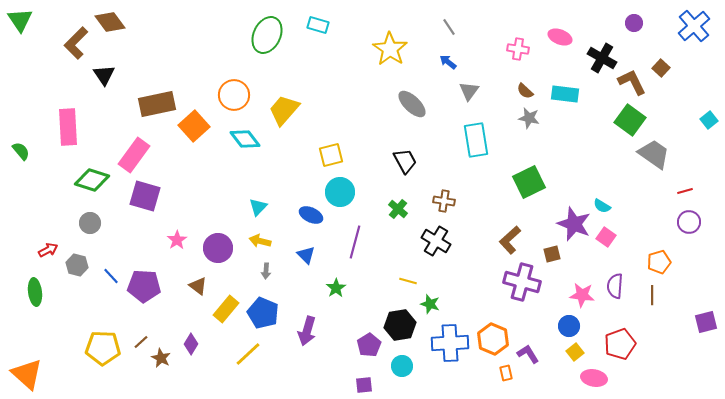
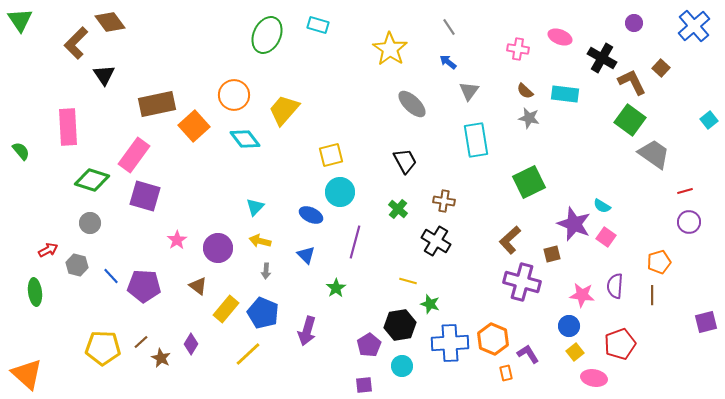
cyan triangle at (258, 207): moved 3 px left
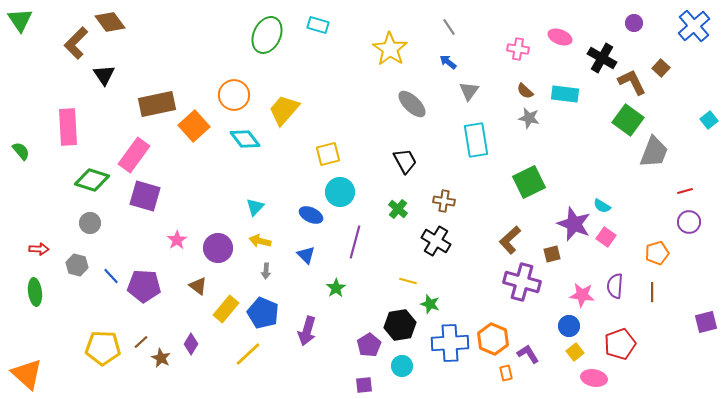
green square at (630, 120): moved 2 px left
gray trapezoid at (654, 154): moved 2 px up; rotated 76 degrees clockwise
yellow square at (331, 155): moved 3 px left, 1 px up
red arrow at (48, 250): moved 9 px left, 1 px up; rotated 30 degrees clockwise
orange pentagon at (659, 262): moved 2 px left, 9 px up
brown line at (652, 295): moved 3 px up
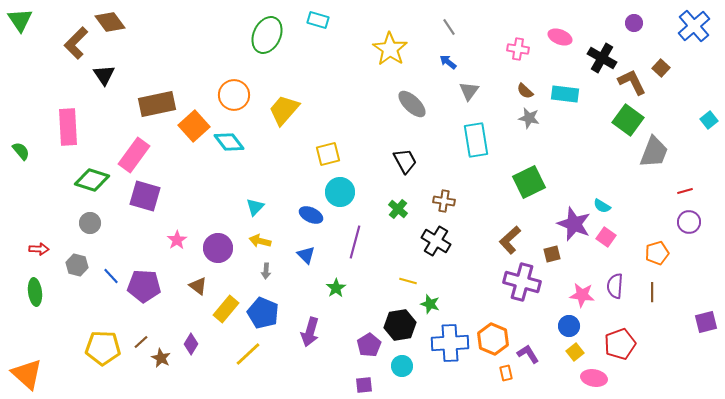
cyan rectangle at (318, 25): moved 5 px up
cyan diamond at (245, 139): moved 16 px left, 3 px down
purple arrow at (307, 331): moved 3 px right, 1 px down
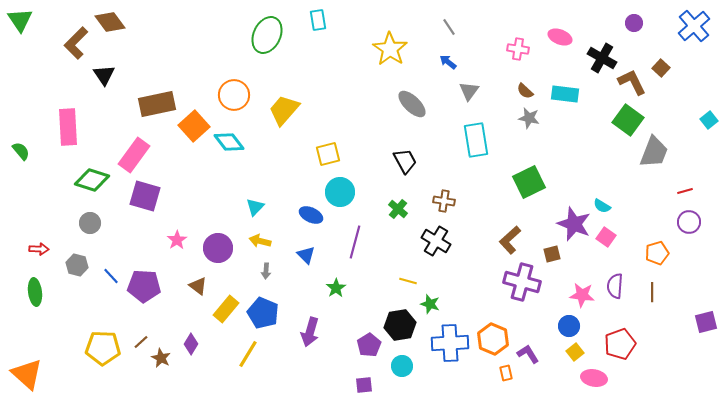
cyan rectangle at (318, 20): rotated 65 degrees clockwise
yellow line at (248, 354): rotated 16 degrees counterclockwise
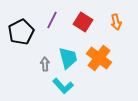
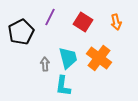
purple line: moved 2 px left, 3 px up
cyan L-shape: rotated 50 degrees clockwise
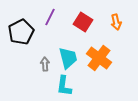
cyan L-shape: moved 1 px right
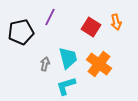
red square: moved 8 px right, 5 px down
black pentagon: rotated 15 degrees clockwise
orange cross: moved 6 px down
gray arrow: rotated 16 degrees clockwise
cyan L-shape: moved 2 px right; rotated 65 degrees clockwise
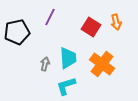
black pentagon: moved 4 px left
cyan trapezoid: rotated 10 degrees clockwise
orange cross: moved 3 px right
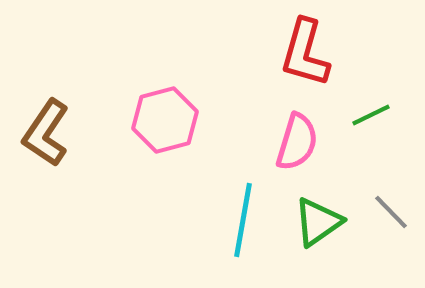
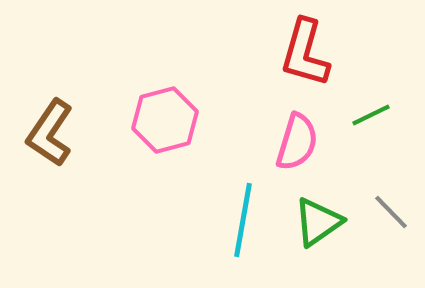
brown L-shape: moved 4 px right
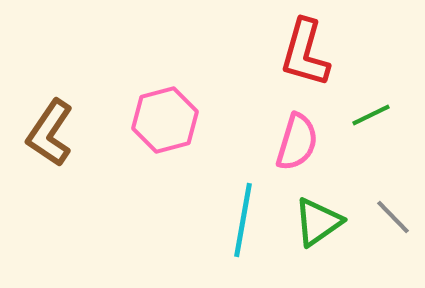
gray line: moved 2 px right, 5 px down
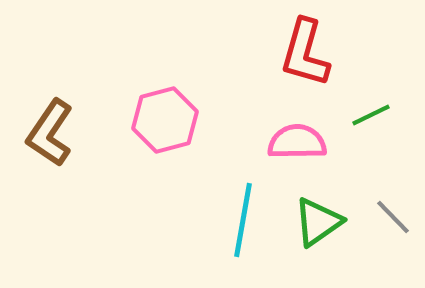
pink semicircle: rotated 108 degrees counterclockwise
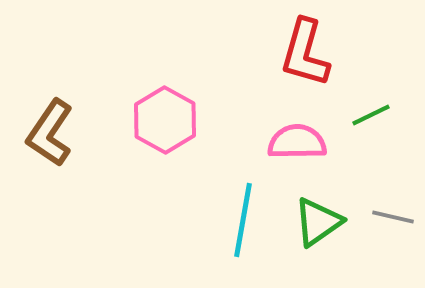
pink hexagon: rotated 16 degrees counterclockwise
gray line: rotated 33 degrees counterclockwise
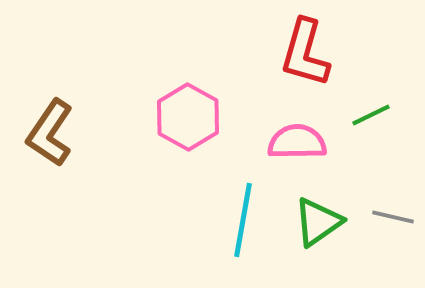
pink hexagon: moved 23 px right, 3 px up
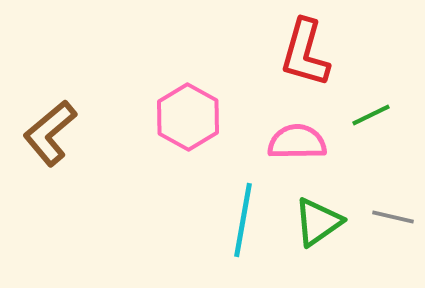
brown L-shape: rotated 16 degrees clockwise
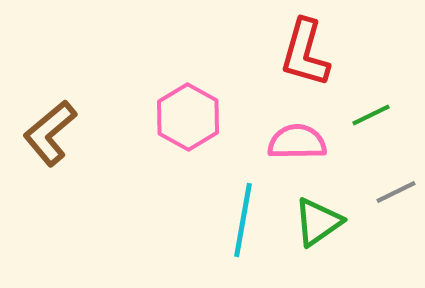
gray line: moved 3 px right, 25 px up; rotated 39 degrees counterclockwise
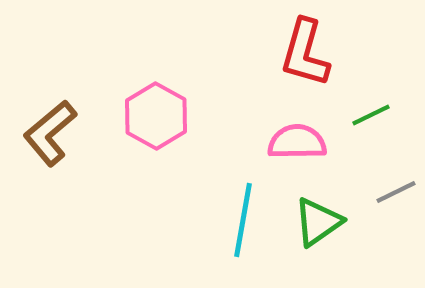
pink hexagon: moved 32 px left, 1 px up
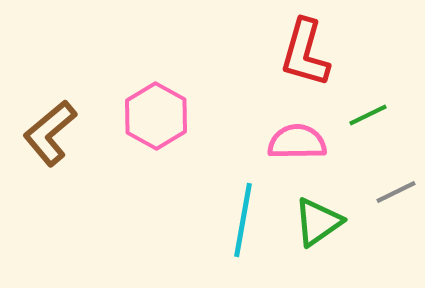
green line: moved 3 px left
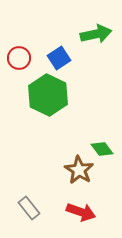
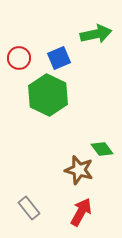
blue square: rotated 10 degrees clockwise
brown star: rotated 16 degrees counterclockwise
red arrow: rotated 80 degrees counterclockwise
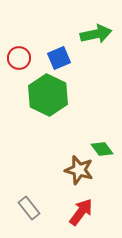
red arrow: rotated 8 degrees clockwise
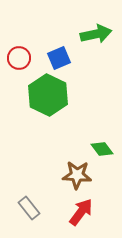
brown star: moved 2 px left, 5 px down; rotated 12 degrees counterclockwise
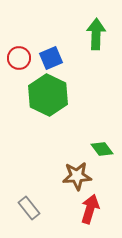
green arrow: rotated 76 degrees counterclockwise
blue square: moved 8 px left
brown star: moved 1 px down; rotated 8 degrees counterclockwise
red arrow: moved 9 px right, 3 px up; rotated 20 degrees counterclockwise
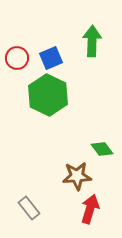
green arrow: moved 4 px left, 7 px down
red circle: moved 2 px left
■ ■ ■ ■ ■ ■ ■
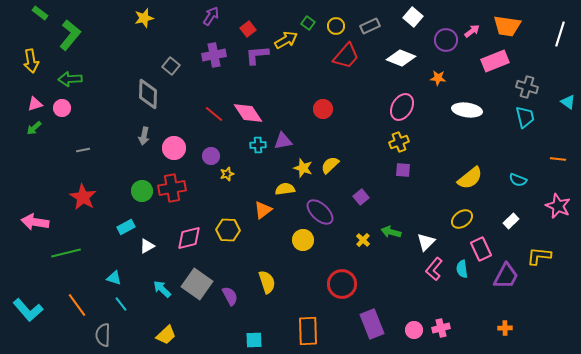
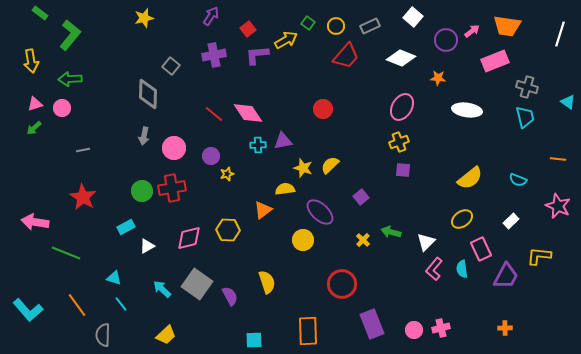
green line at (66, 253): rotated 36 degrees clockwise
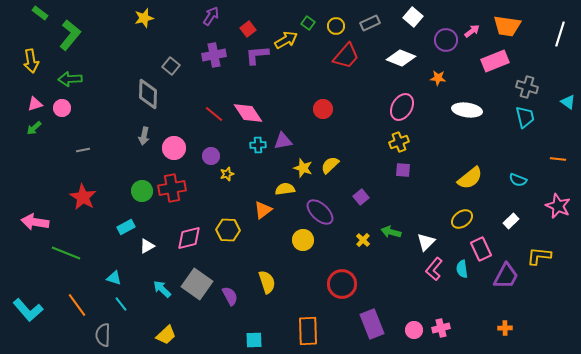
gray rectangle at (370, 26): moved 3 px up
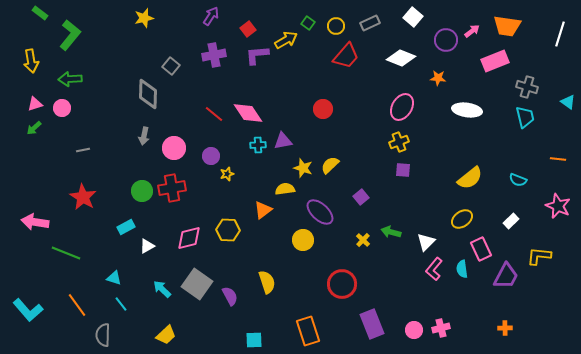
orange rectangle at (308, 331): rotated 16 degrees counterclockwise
■ ■ ■ ■ ■ ■ ■
### Requirements
Output verbatim the items above, from the line containing "green arrow: moved 4 px left, 7 px down" through the line containing "red circle: moved 2 px left", both lines included.

### Response to this exercise
green arrow: moved 4 px left, 7 px down
red circle: moved 2 px left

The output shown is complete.